Every entry must be set down exactly in the answer; no pictures should appear.

Object state comparisons:
==================================================

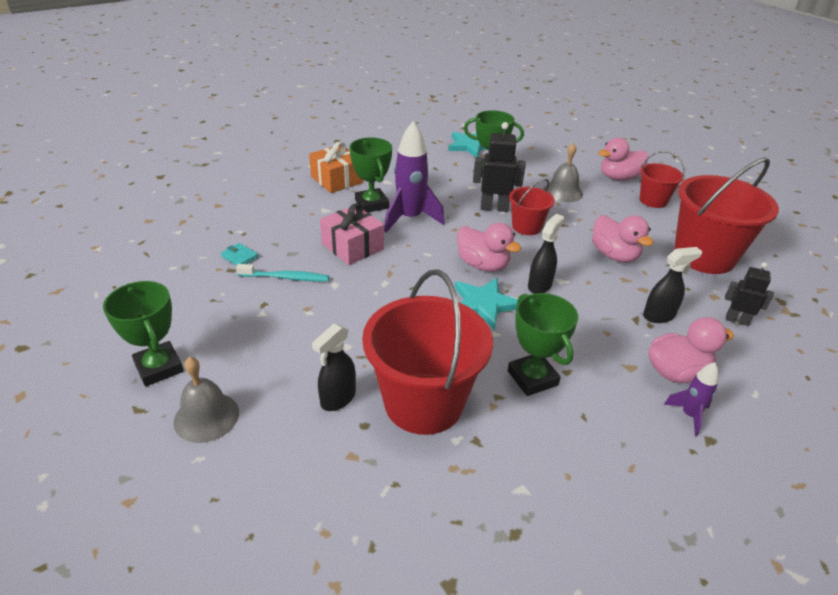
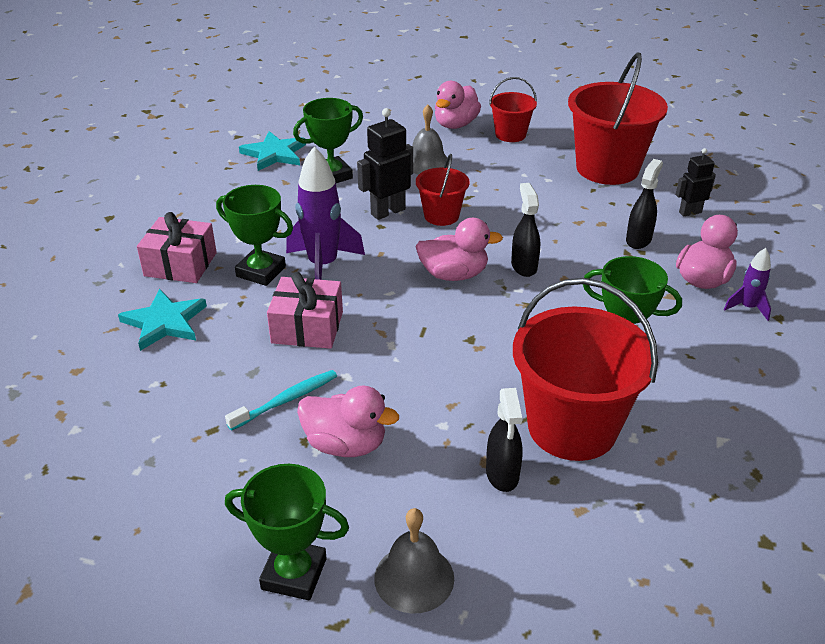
camera: 40 degrees left, 0 degrees up
(240, 257) = (200, 410): turquoise wallet -> none
(337, 180) = (180, 264): orange gift -> pink gift
(483, 304) = (503, 311): turquoise star -> turquoise star (165, 322)
(614, 255) = (544, 204): pink duck -> pink duck (345, 444)

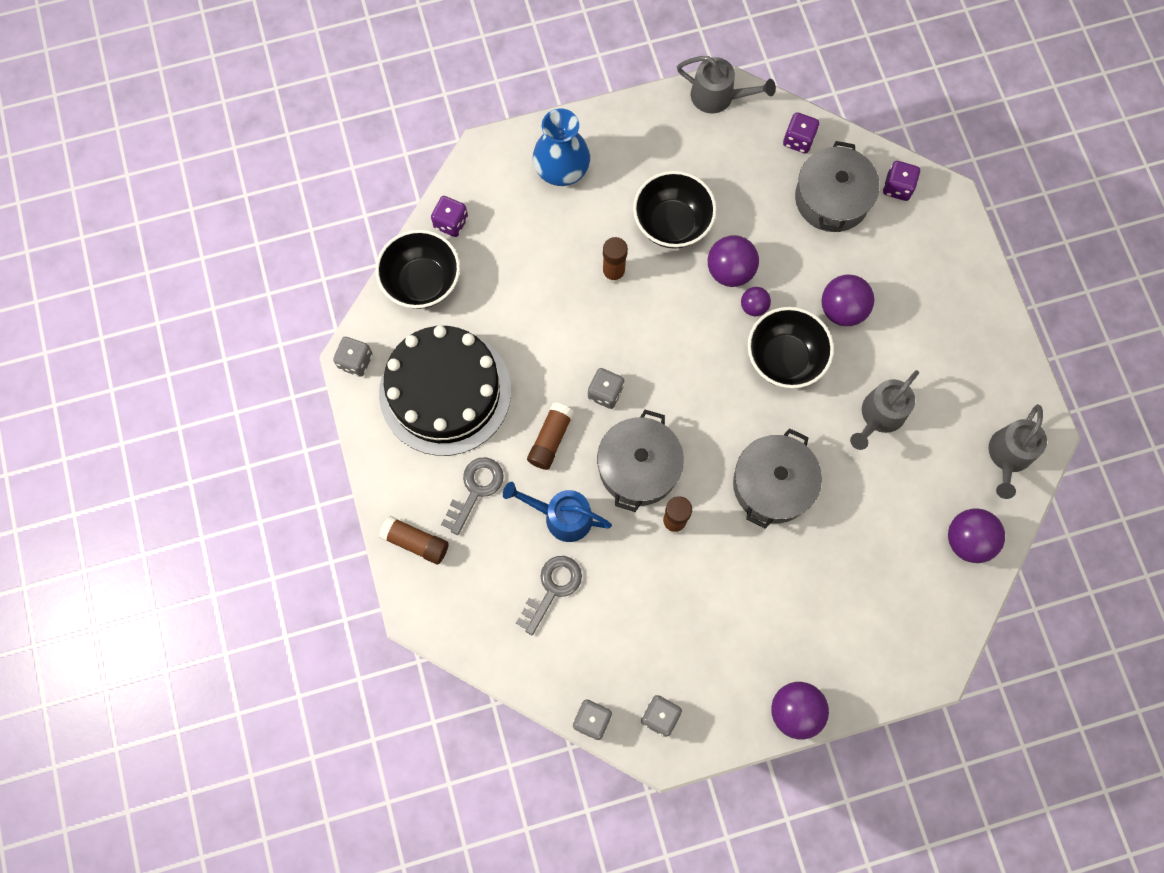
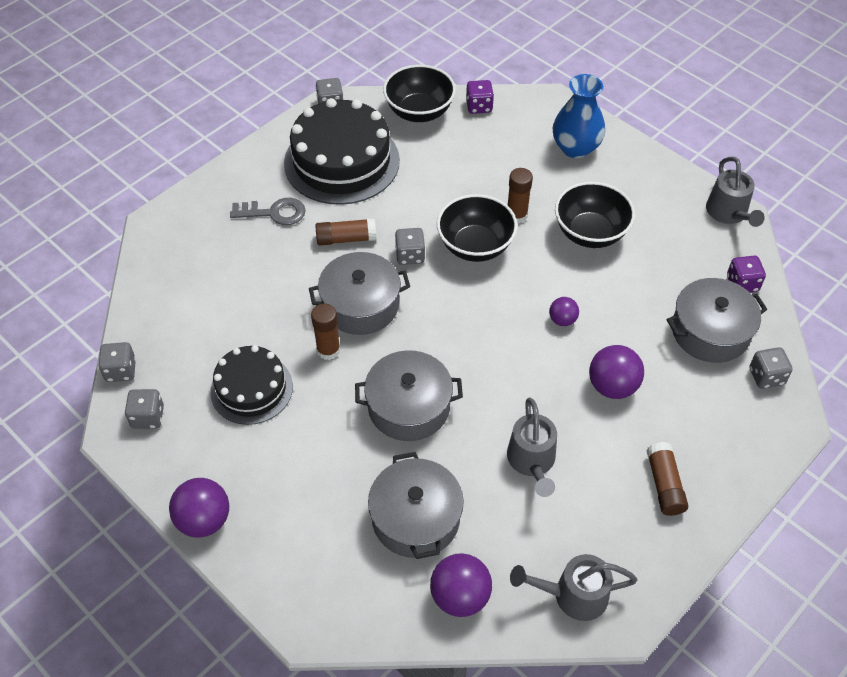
camera: 60 degrees right, 20 degrees down
(415, 542) = (210, 197): brown glue stick -> brown glue stick (664, 485)
(552, 588) = (221, 295): grey key -> none
(561, 516) = (285, 274): blue watering can -> none
(679, 609) = (251, 389): none -> black cake
(730, 271) = (581, 289): purple ball -> none
(784, 359) = (532, 363): black bowl -> black bowl (475, 246)
(879, 416) = (532, 462): grey watering can -> grey watering can turned 105 degrees counterclockwise
(883, 537) = (416, 518): none -> grey pot
(897, 187) = (766, 376): purple dice -> grey dice

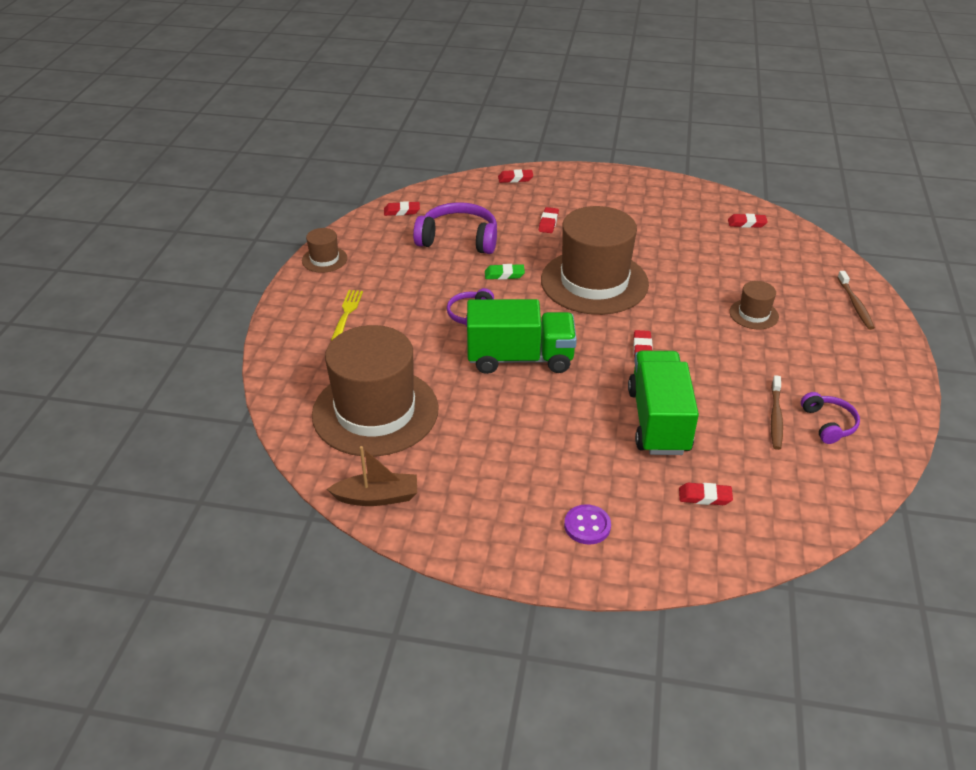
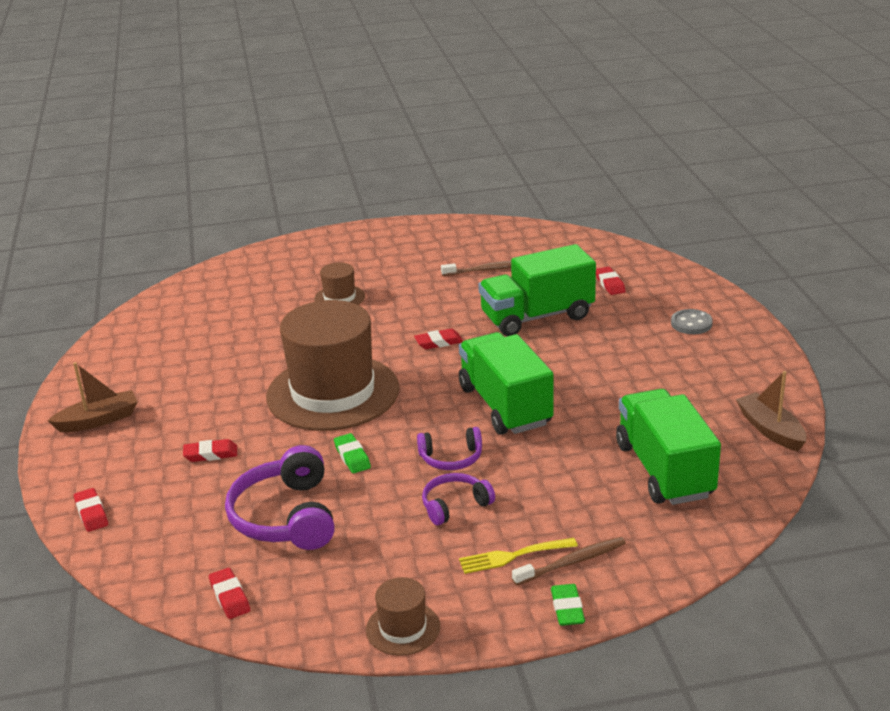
camera: 110 degrees left, 10 degrees down
(283, 320) = (567, 608): none -> green eraser
(375, 411) = (664, 470): brown hat -> green truck
(587, 526) = (691, 323): purple button -> grey button
(619, 188) = (98, 420): none -> brown boat
(746, 223) = (159, 324): red eraser -> none
(828, 424) = (477, 249): purple headphones -> purple headphones (455, 505)
(855, 305) = (293, 255): brown toothbrush -> brown toothbrush (572, 562)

==================================================

- **Solution**:
camera: 40 degrees left, 0 degrees up
(240, 257) = (200, 410): turquoise wallet -> none
(337, 180) = (180, 264): orange gift -> pink gift
(483, 304) = (503, 311): turquoise star -> turquoise star (165, 322)
(614, 255) = (544, 204): pink duck -> pink duck (345, 444)

camera: 60 degrees right, 20 degrees down
(415, 542) = (210, 197): brown glue stick -> brown glue stick (664, 485)
(552, 588) = (221, 295): grey key -> none
(561, 516) = (285, 274): blue watering can -> none
(679, 609) = (251, 389): none -> black cake
(730, 271) = (581, 289): purple ball -> none
(784, 359) = (532, 363): black bowl -> black bowl (475, 246)
(879, 416) = (532, 462): grey watering can -> grey watering can turned 105 degrees counterclockwise
(883, 537) = (416, 518): none -> grey pot
(897, 187) = (766, 376): purple dice -> grey dice

camera: 110 degrees left, 10 degrees down
(283, 320) = (567, 608): none -> green eraser
(375, 411) = (664, 470): brown hat -> green truck
(587, 526) = (691, 323): purple button -> grey button
(619, 188) = (98, 420): none -> brown boat
(746, 223) = (159, 324): red eraser -> none
(828, 424) = (477, 249): purple headphones -> purple headphones (455, 505)
(855, 305) = (293, 255): brown toothbrush -> brown toothbrush (572, 562)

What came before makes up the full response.